START Data shown

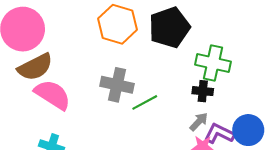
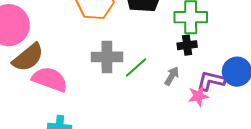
gray arrow: (199, 122) -> (172, 76), moved

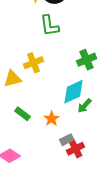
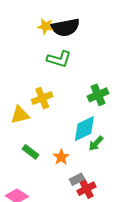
green L-shape: (50, 26) -> (59, 59), turned -65

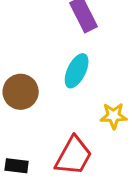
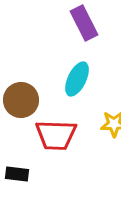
red trapezoid: (74, 156) -> (56, 135), moved, turned 63

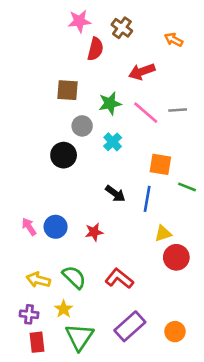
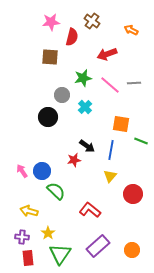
pink star: (79, 21) -> (51, 22), moved
brown square: (68, 90) -> (50, 57), moved
red star: (94, 232) -> (74, 160), moved
yellow triangle: (163, 233) -> (110, 176), moved, turned -32
green semicircle: (74, 277) -> (56, 191), moved

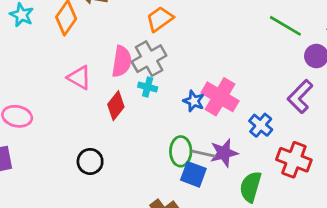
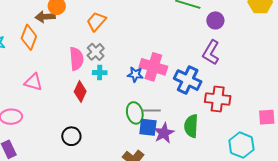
gray cross: (149, 59) -> (96, 52), size x0.7
pink triangle: (79, 78) -> (33, 82), moved
blue cross: (261, 125) -> (188, 80), size x1.5
purple star: (224, 153) -> (164, 133), moved

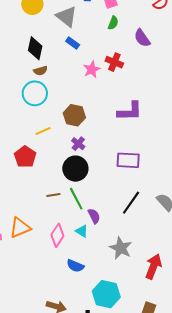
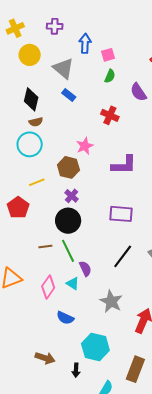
pink star: (92, 69) -> (85, 146), moved

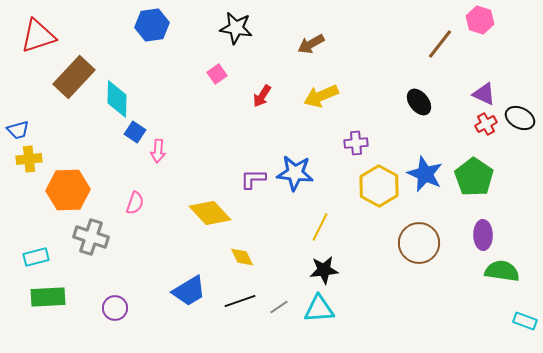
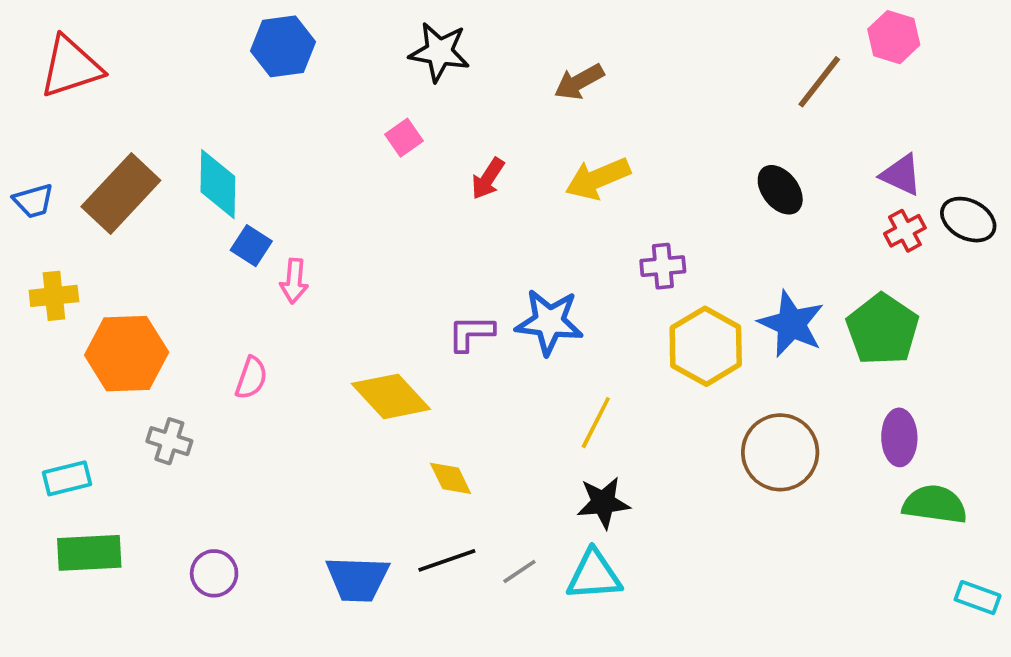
brown rectangle: (74, 77) -> (121, 193), moved
blue trapezoid: (18, 130) -> (33, 201), moved
gray cross: (91, 237) -> (169, 441), size x0.7
blue trapezoid: (189, 291) -> (357, 579), moved, turned 33

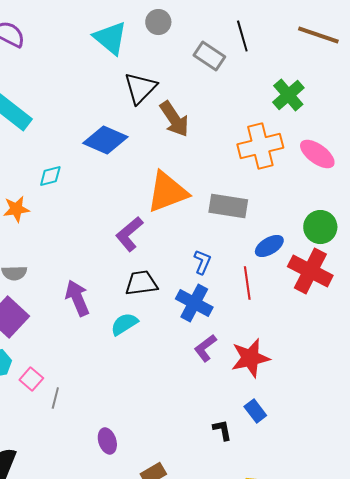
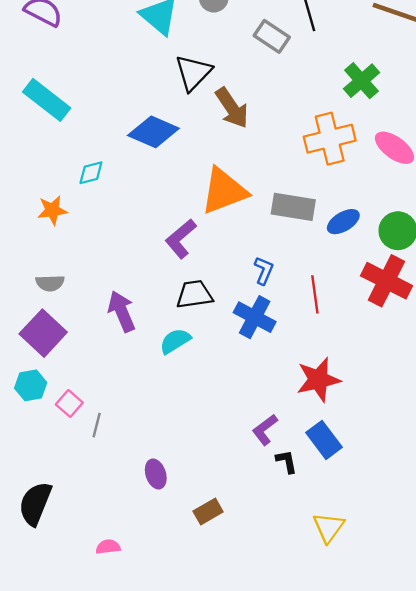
blue ellipse: (269, 246) -> (343, 222), moved
purple L-shape: (205, 348) -> (265, 430), moved
blue rectangle: (255, 411) -> (324, 440), size x1.4

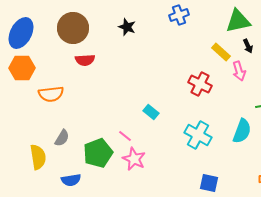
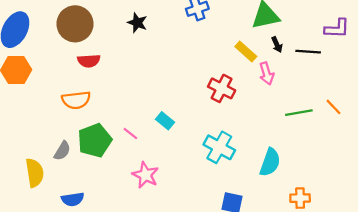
orange semicircle: (51, 94) -> (76, 100), moved
cyan semicircle: (242, 131) -> (270, 162), moved
pink line: (125, 136) -> (130, 133), moved
green pentagon: (98, 153) -> (95, 140), moved

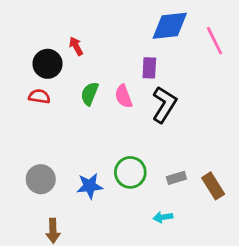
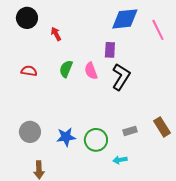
black circle: (48, 64) -> (27, 18), moved
green circle: (130, 172) -> (96, 140), moved
brown rectangle: (213, 186) -> (162, 127), moved

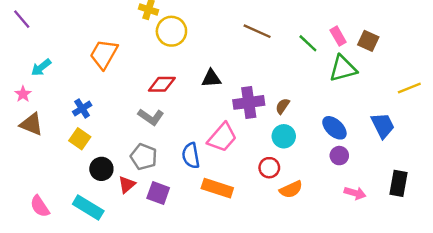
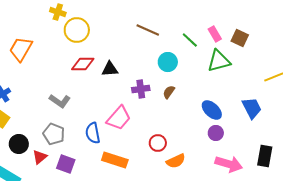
red diamond: (162, 84) -> (83, 64), moved
purple cross: (249, 102) -> (141, 89), size x0.7
cyan circle: (284, 136) -> (168, 62), moved
pink arrow: (355, 193) -> (229, 164), size x1.5

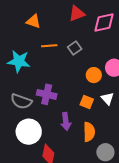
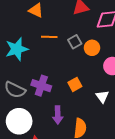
cyan star: (19, 61) -> (17, 49), turned -30
orange circle: (94, 75) -> (92, 48), moved
orange square: (87, 102) -> (75, 84), moved, turned 32

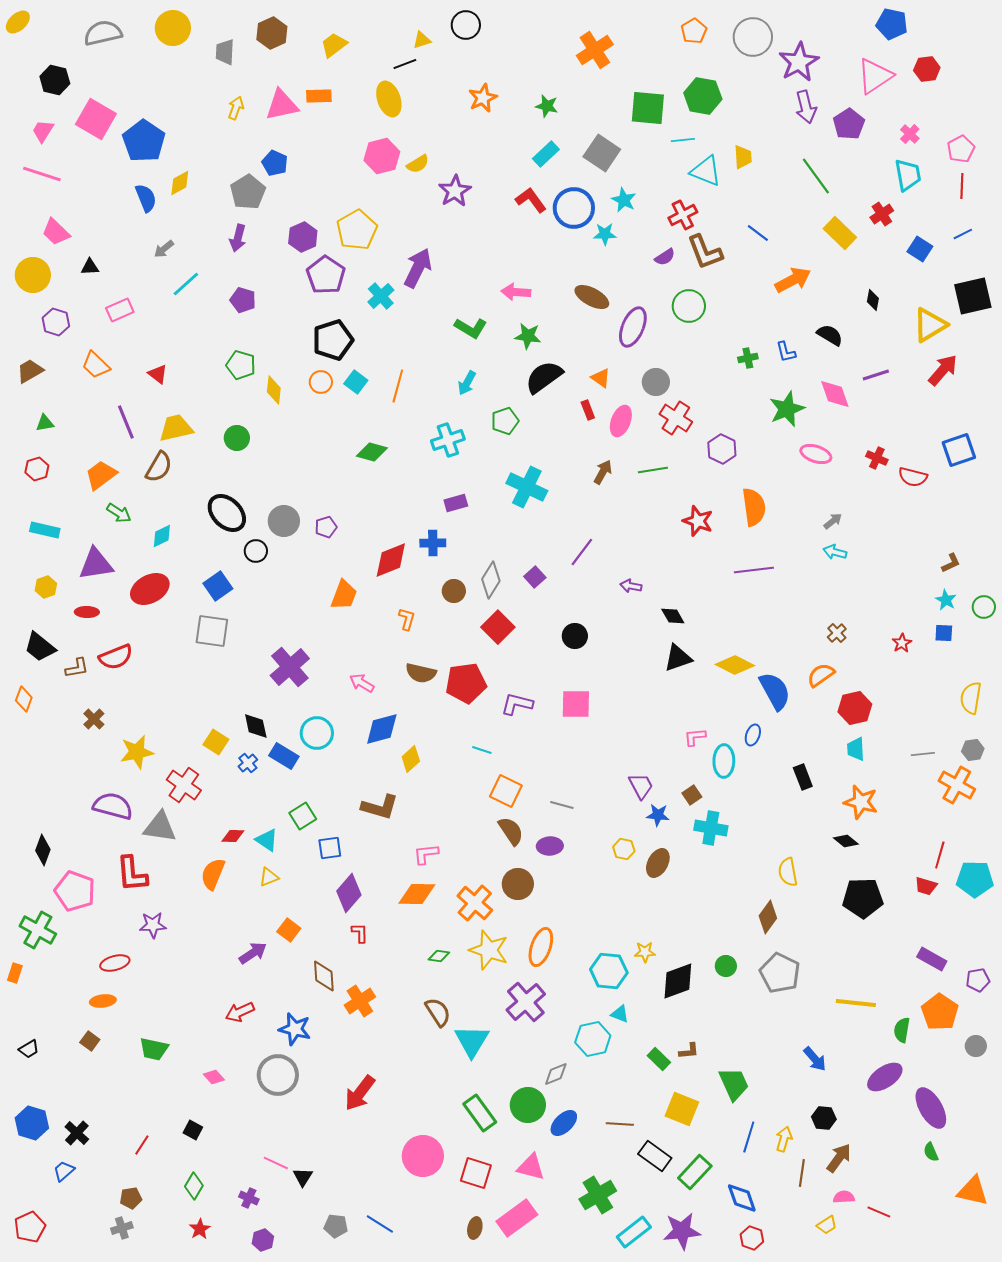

END Data shown

* **To do**
Write out exactly the lines from the one containing "pink line: (125, 136) -> (130, 133), moved" through the end of the records above, both included, leaving all pictures out.

* **Solution to this problem**
pink line: (125, 136) -> (130, 133), moved
green pentagon: (98, 153) -> (95, 140), moved

black circle: (48, 64) -> (27, 18), moved
green circle: (130, 172) -> (96, 140), moved
brown rectangle: (213, 186) -> (162, 127), moved

red diamond: (162, 84) -> (83, 64), moved
purple cross: (249, 102) -> (141, 89), size x0.7
cyan circle: (284, 136) -> (168, 62), moved
pink arrow: (355, 193) -> (229, 164), size x1.5

cyan star: (19, 61) -> (17, 49), turned -30
orange circle: (94, 75) -> (92, 48), moved
orange square: (87, 102) -> (75, 84), moved, turned 32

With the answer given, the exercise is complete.